▸ Information shown
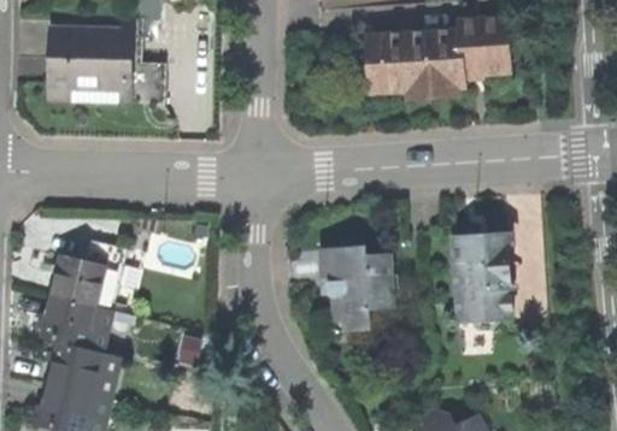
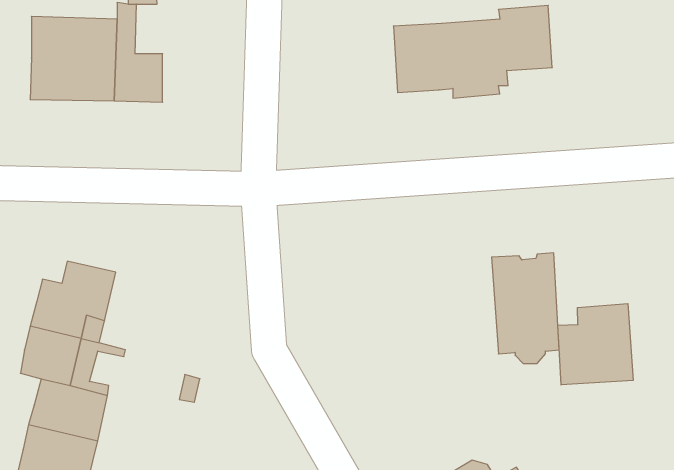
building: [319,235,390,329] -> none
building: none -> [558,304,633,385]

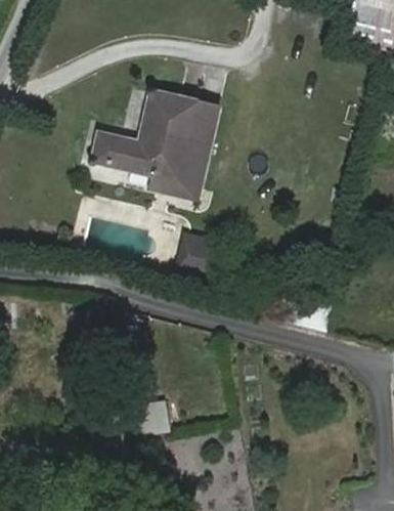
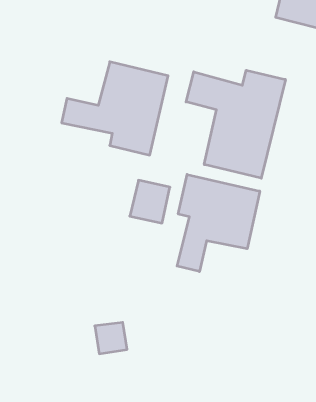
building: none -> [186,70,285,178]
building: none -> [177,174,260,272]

---

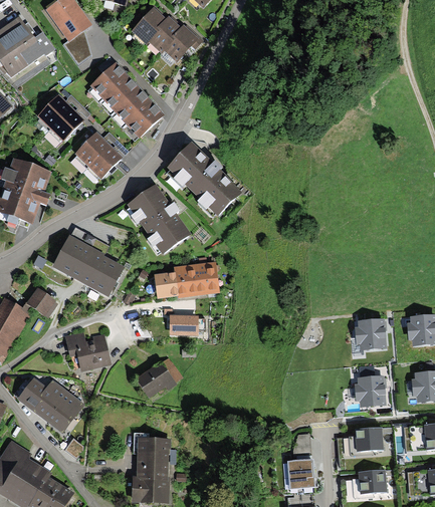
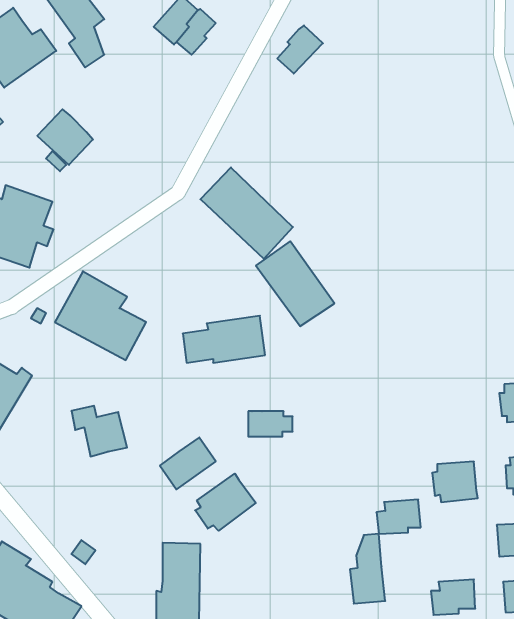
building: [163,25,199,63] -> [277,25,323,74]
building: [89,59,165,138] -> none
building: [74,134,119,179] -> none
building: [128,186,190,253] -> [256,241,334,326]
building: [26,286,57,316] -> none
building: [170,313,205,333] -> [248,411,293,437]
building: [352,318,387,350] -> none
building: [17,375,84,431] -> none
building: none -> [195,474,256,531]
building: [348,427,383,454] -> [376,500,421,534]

▸ Task instructions
Output should match, line for line, the stretch of the material above from the line holding "building: none -> [186,70,285,178]" through the line holding "building: none -> [177,174,260,272]".

▸ Answer section
building: none -> [186,70,285,178]
building: none -> [177,174,260,272]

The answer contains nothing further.